> Problem statement:
The full listing, copied exactly and free of pictures, is the expected reply.

'''

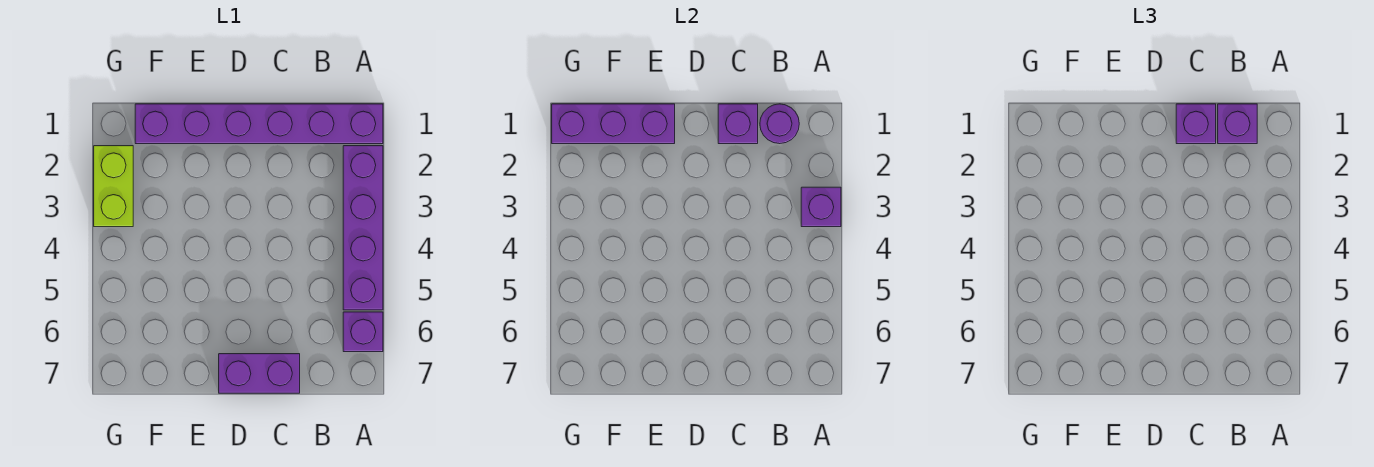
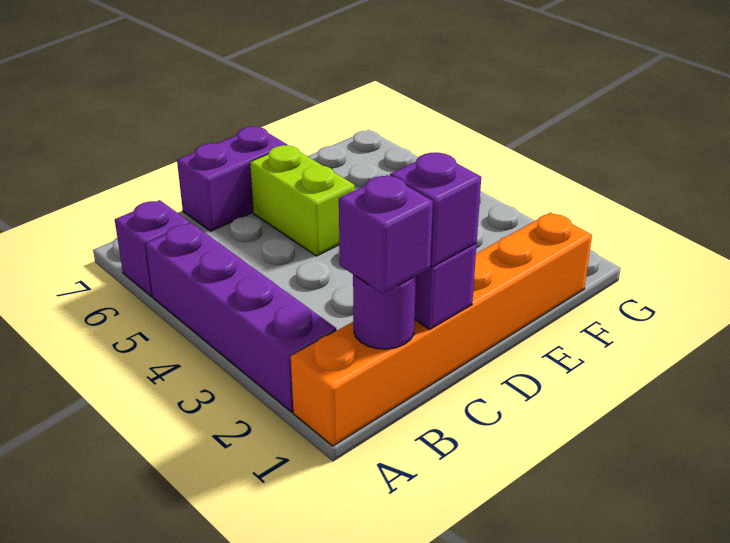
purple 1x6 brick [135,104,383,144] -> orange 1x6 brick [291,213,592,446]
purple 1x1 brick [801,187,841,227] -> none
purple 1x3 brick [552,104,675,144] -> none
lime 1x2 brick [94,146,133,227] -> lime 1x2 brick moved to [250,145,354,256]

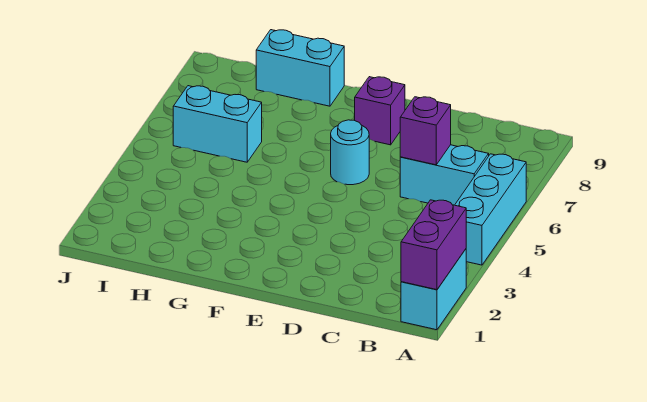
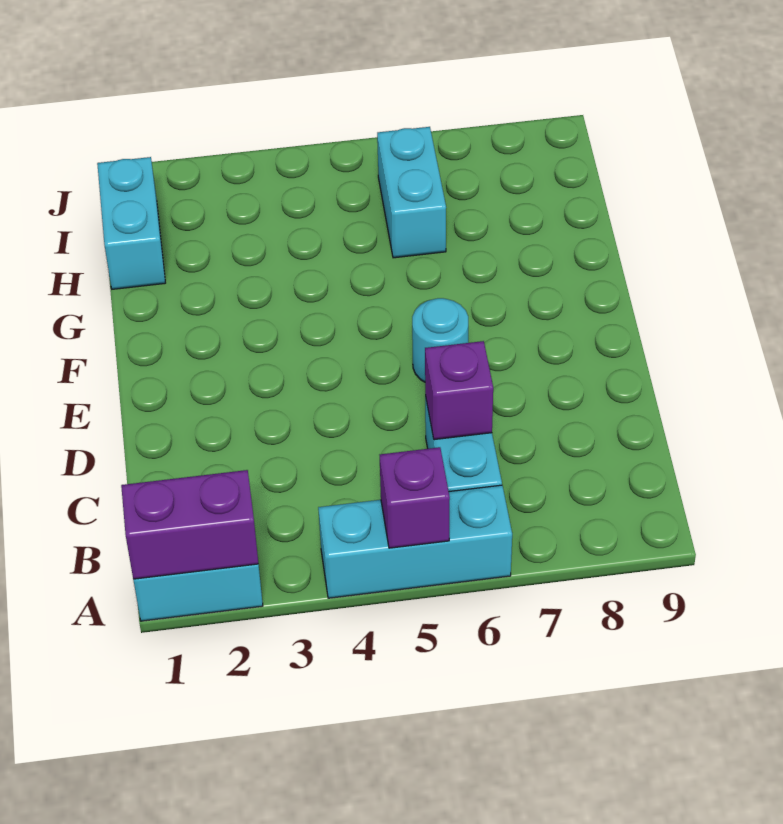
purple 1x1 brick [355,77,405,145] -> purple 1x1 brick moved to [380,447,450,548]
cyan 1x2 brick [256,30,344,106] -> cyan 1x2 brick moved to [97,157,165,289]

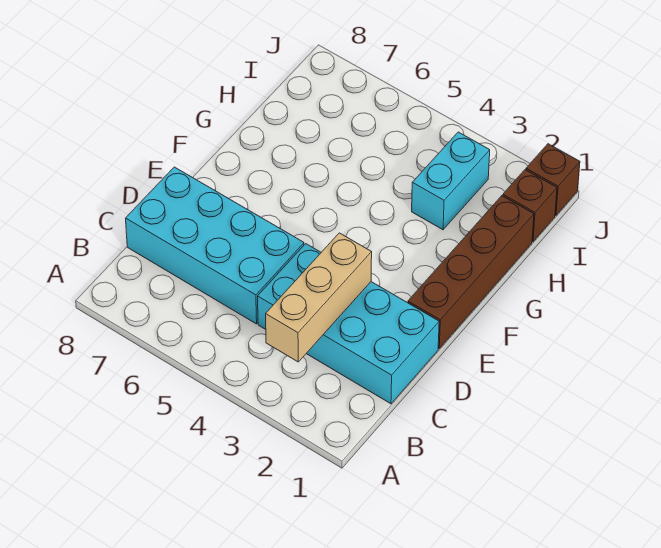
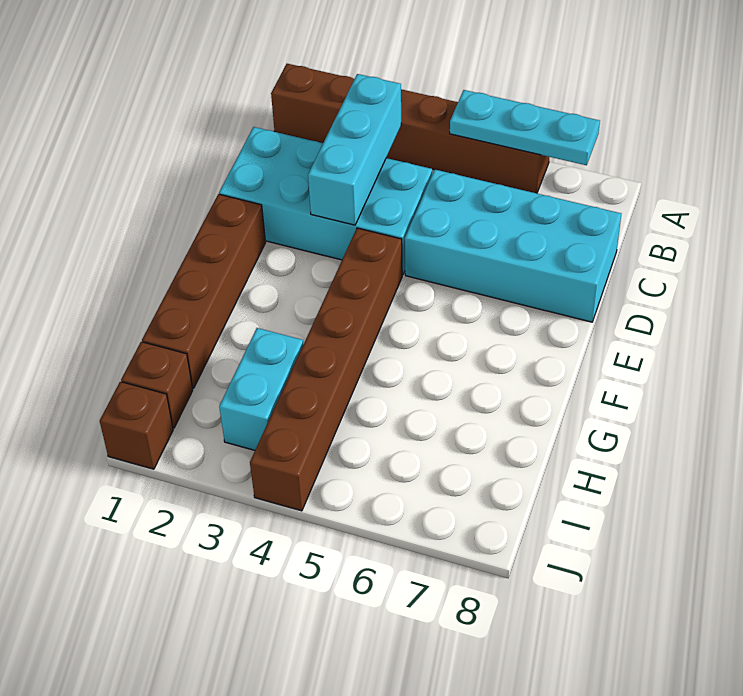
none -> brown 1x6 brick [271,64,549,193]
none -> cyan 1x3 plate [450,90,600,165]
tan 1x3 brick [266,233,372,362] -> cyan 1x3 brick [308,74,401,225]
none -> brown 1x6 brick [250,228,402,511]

'''

> Output of the exercise:
purple 1x6 brick [135,104,383,144] -> orange 1x6 brick [291,213,592,446]
purple 1x1 brick [801,187,841,227] -> none
purple 1x3 brick [552,104,675,144] -> none
lime 1x2 brick [94,146,133,227] -> lime 1x2 brick moved to [250,145,354,256]

purple 1x1 brick [355,77,405,145] -> purple 1x1 brick moved to [380,447,450,548]
cyan 1x2 brick [256,30,344,106] -> cyan 1x2 brick moved to [97,157,165,289]

none -> brown 1x6 brick [271,64,549,193]
none -> cyan 1x3 plate [450,90,600,165]
tan 1x3 brick [266,233,372,362] -> cyan 1x3 brick [308,74,401,225]
none -> brown 1x6 brick [250,228,402,511]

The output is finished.